Exercise inputs:
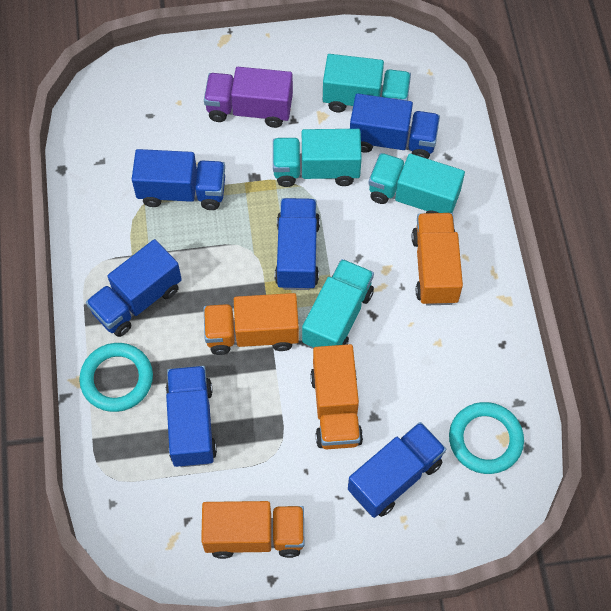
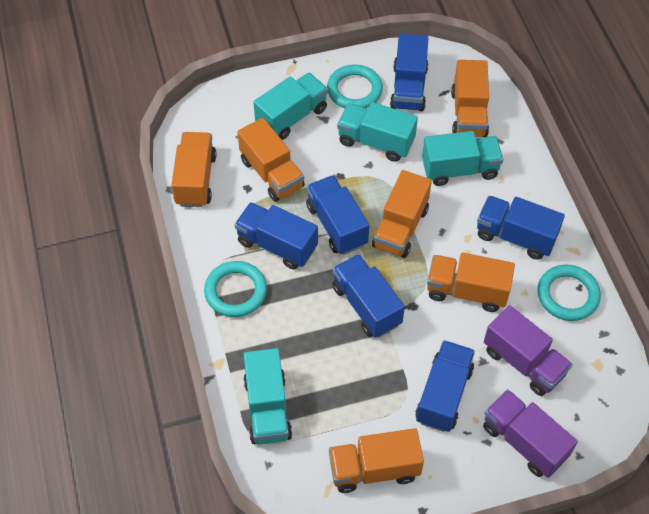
orange truck: 4 -> 6
purple truck: 1 -> 2
turquoise ring: 2 -> 3

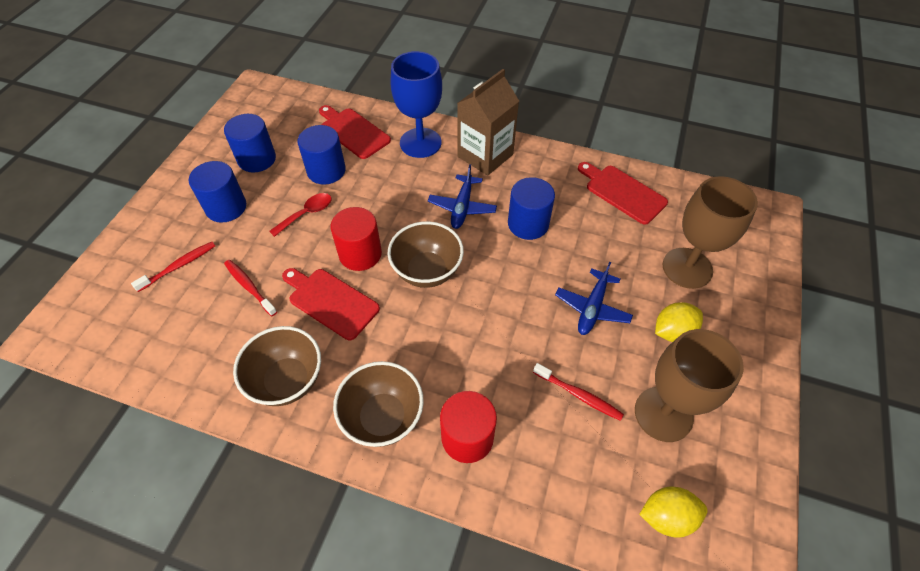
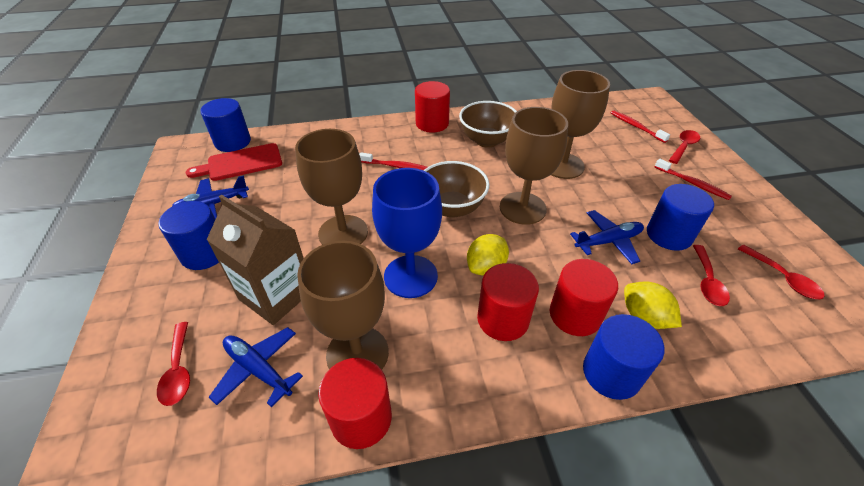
blue plane: 2 -> 3
brown bowl: 3 -> 2
brown goblet: 2 -> 4
red cutting board: 3 -> 1
red cylinder: 2 -> 4
red spoon: 1 -> 4

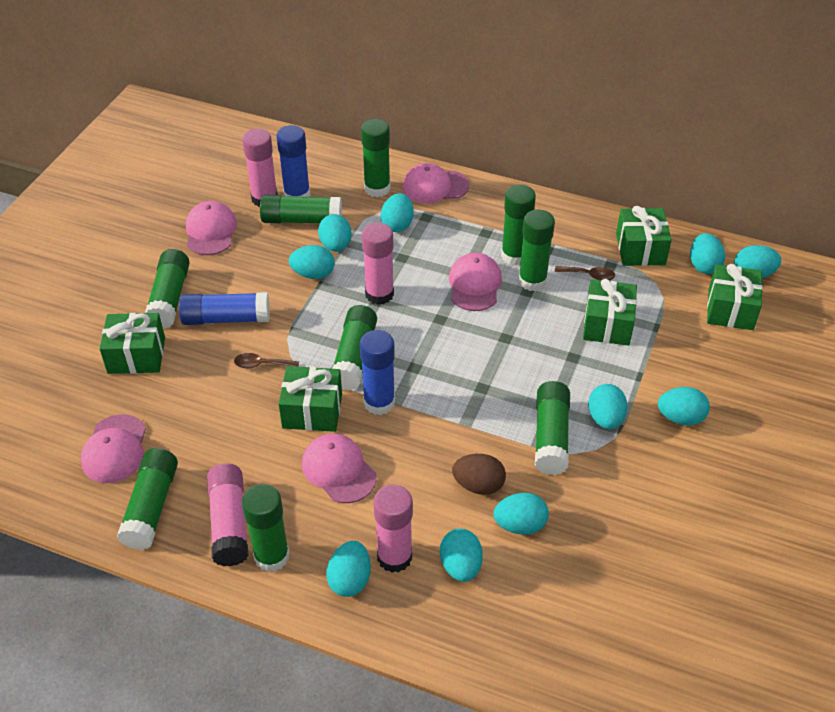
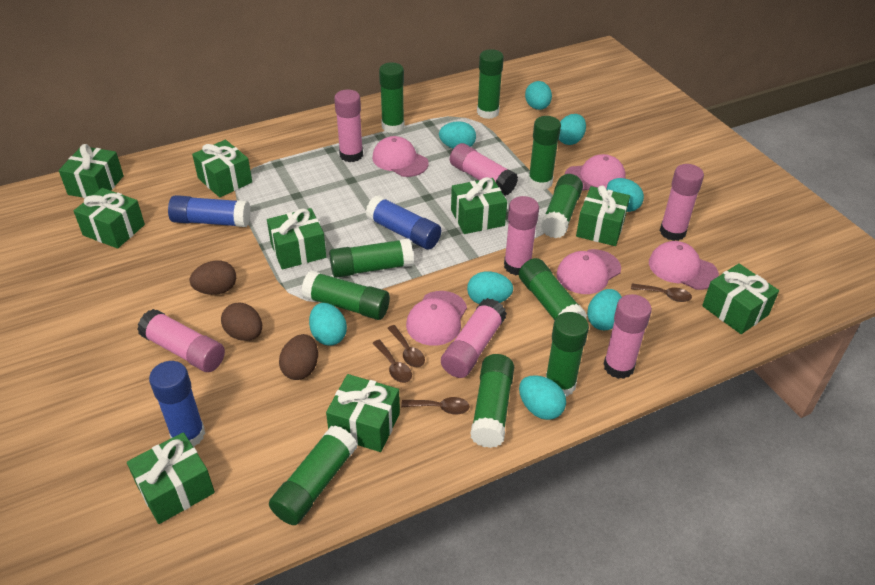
brown egg: 1 -> 3
brown spoon: 2 -> 4
green gift: 5 -> 9
green glue stick: 9 -> 10
pink glue stick: 4 -> 7
turquoise egg: 10 -> 8

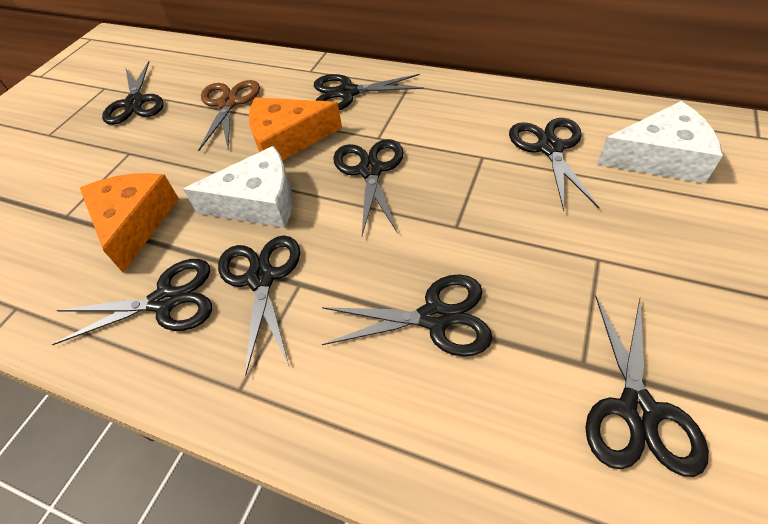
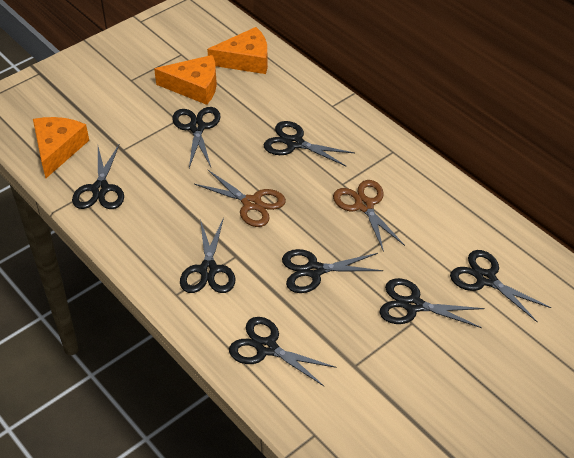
brown scissors: 1 -> 2
orange cheese: 2 -> 3
white cheese: 2 -> 0

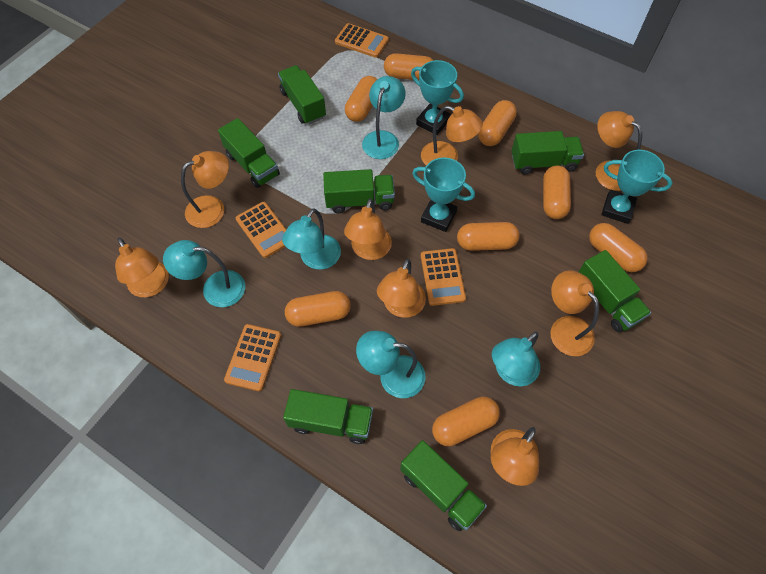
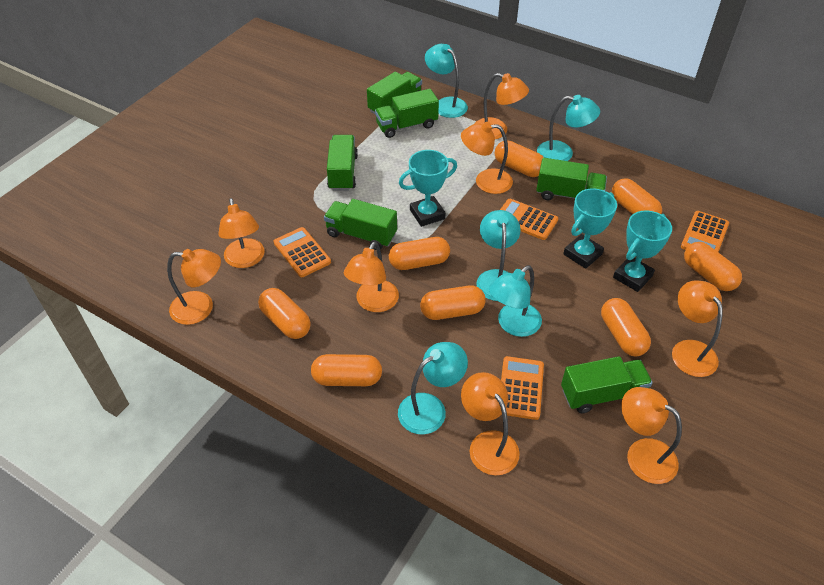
green truck: 7 -> 6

Task directions:
In the entries above, count the lines that contain the string "glue" and reply with the number only.

Solution below:
2